Give an exact copy of the lines of the records below, starting at the line containing "yellow phone [337,341,387,406]" and running to the end.
━━ Record extracts ━━
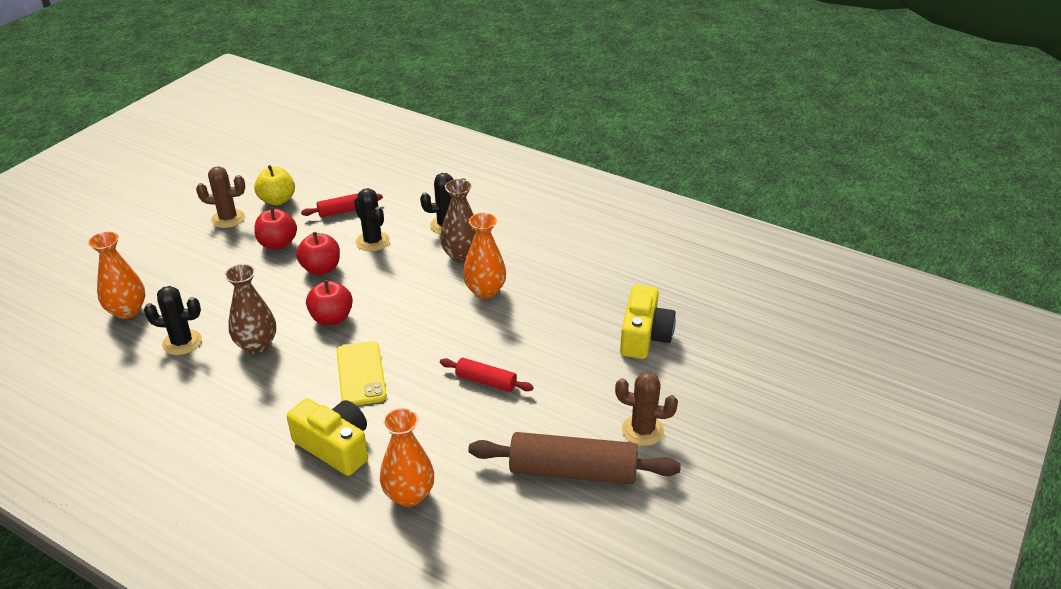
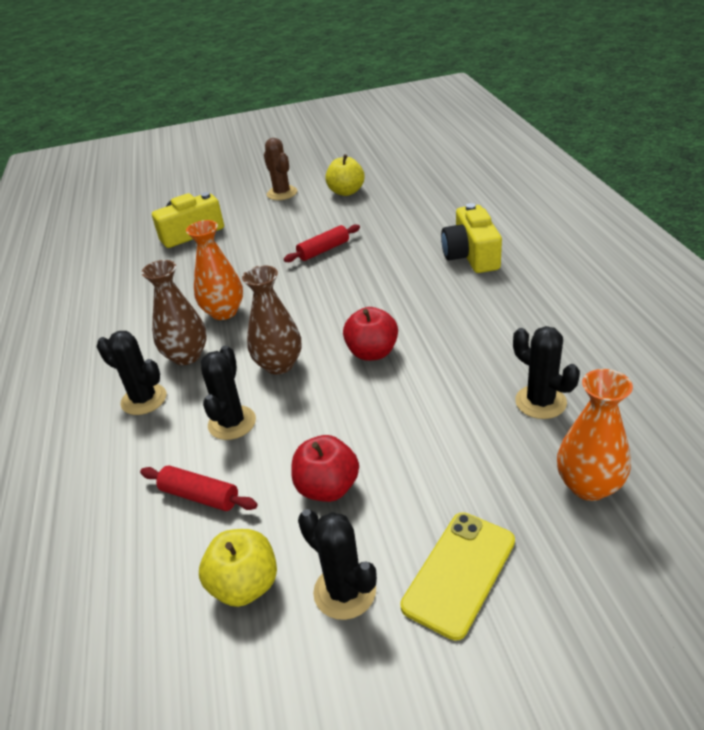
camera: 130 degrees left, 0 degrees up
brown cactus [196,166,245,228] -> black cactus [298,509,377,620]
brown vase [225,264,276,354] -> brown vase moved to [242,265,301,375]
red apple [296,232,340,275] -> none
yellow phone [337,341,387,406] -> yellow phone moved to [400,512,515,641]
orange vase [380,408,434,507] -> none
red rolling pin [440,358,534,392] -> red rolling pin turned 75 degrees clockwise [284,224,360,262]
brown rolling pin [468,432,681,484] -> yellow apple [325,154,365,196]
━━━
Solution:
yellow phone [337,341,387,406] -> yellow phone moved to [400,512,515,641]
orange vase [380,408,434,507] -> none
red rolling pin [440,358,534,392] -> red rolling pin turned 75 degrees clockwise [284,224,360,262]
brown rolling pin [468,432,681,484] -> yellow apple [325,154,365,196]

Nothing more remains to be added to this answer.